__Your goal__. Copy all data exactly. Skip pictures.

[Entries supplied]

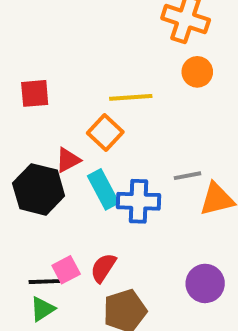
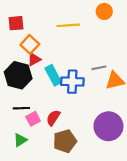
orange square: (105, 133) -> (30, 44), moved
black line: (44, 282) -> (21, 108), moved
purple circle: (205, 283) -> (108, 126), size x1.4

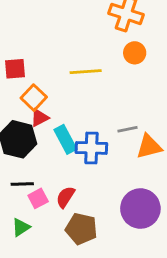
brown pentagon: (65, 141) -> (81, 229), turned 30

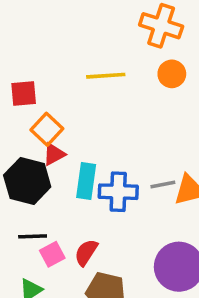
yellow line: (86, 72) -> (106, 76), moved
gray line: (127, 129) -> (163, 185), moved
cyan rectangle: (65, 139) -> (86, 181), turned 36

[/Entries supplied]

__Task response__.
orange square: (105, 133) -> (30, 44), moved
black line: (44, 282) -> (21, 108), moved
purple circle: (205, 283) -> (108, 126), size x1.4

brown pentagon: (65, 141) -> (81, 229), turned 30

yellow line: (86, 72) -> (106, 76), moved
gray line: (127, 129) -> (163, 185), moved
cyan rectangle: (65, 139) -> (86, 181), turned 36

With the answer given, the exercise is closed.